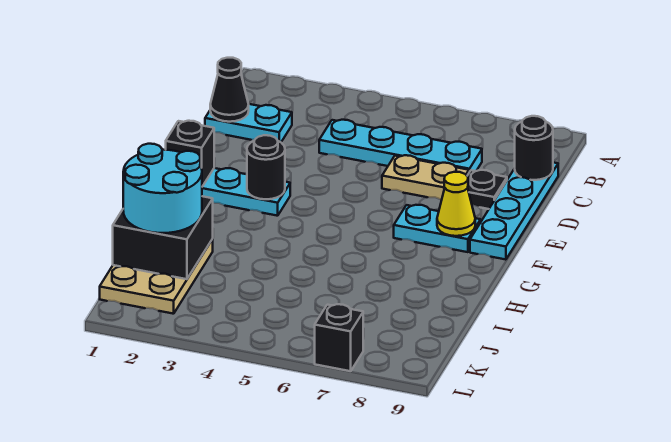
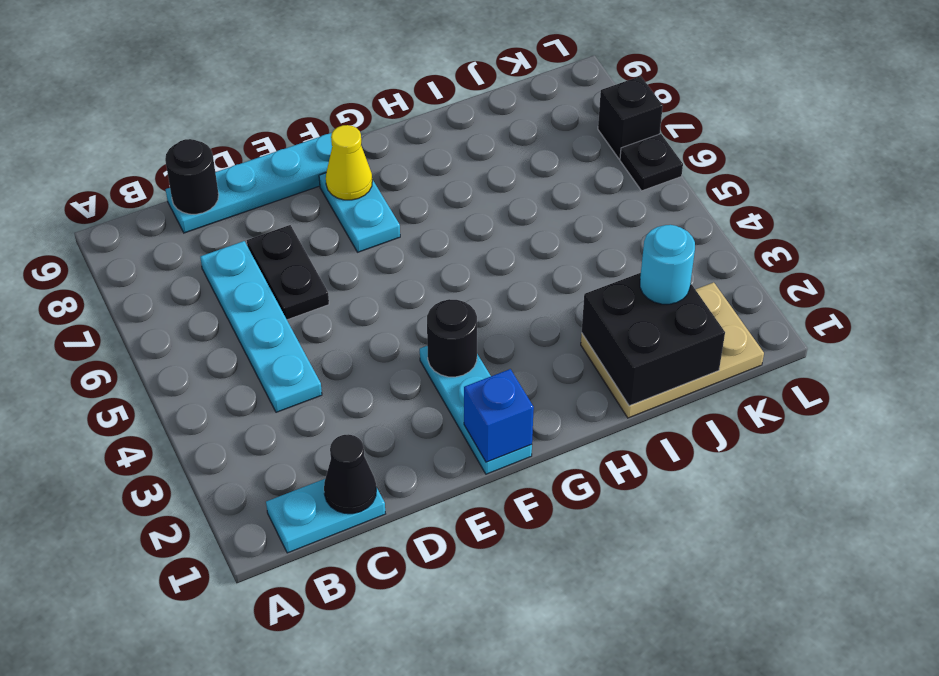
cyan plate C1:C2 level 1 -> cyan plate B1:C1 level 1
tan plate D6:D7 level 1 -> black plate D6:D7 level 1
black plate D8 level 1 -> black plate L6 level 1
black brick F1 level 2 -> blue brick F1 level 2
cyan round brick I1:J2 level 3 -> cyan round brick J2 level 3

=====

■ Problem
From the records, copy every line that has the string "cyan" in it.

■ Exercise result
cyan plate C1:C2 level 1 -> cyan plate B1:C1 level 1
cyan round brick I1:J2 level 3 -> cyan round brick J2 level 3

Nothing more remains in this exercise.